Material supplied: Begin

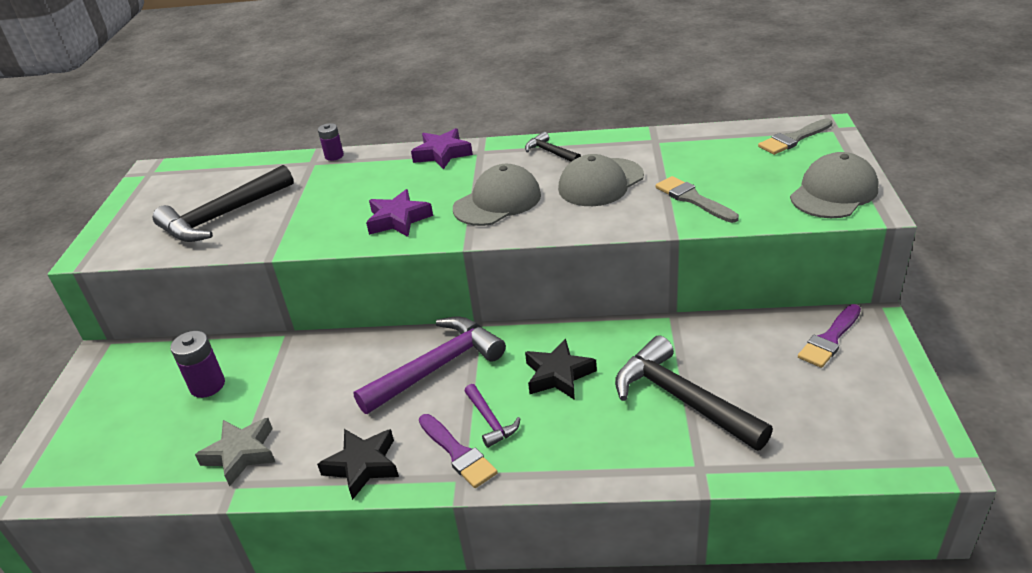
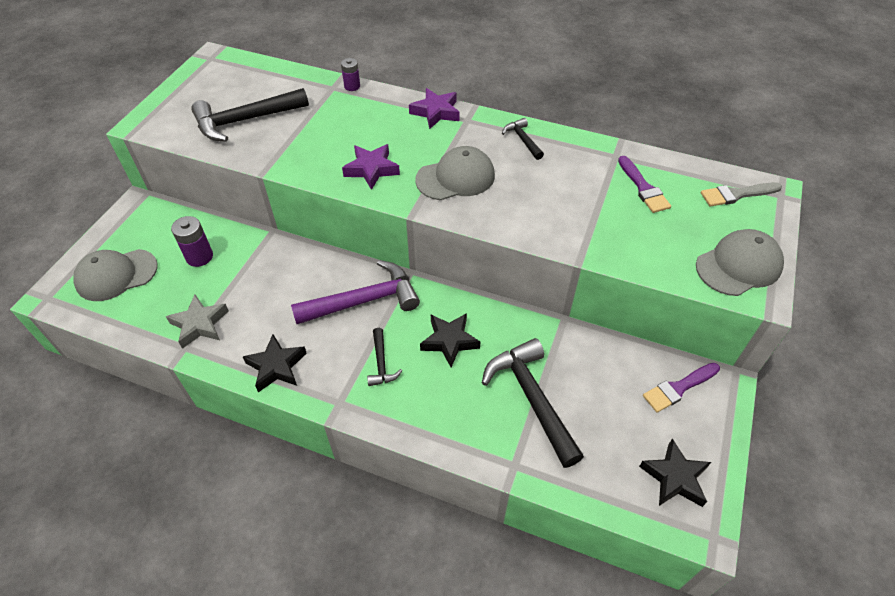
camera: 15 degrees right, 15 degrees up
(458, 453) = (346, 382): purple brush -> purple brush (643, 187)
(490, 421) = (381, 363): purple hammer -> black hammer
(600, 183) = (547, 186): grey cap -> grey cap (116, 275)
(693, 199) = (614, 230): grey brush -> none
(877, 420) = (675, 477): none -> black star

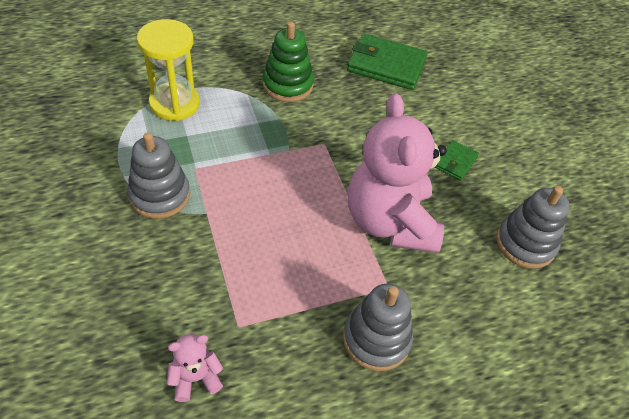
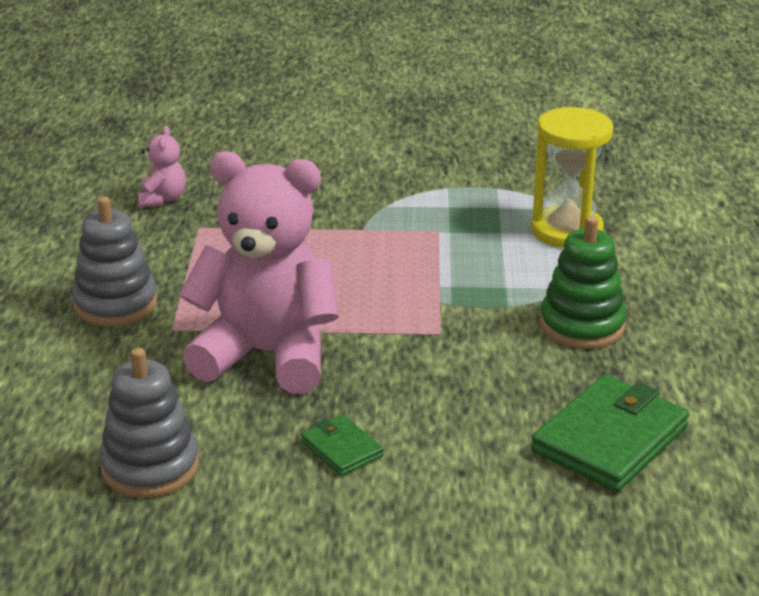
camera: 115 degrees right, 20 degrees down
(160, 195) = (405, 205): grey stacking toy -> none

Material supplied: End

**Problem description**
When a line of the records has the word "degrees", pick it out and copy it.

**Solution to this exercise**
camera: 15 degrees right, 15 degrees up
camera: 115 degrees right, 20 degrees down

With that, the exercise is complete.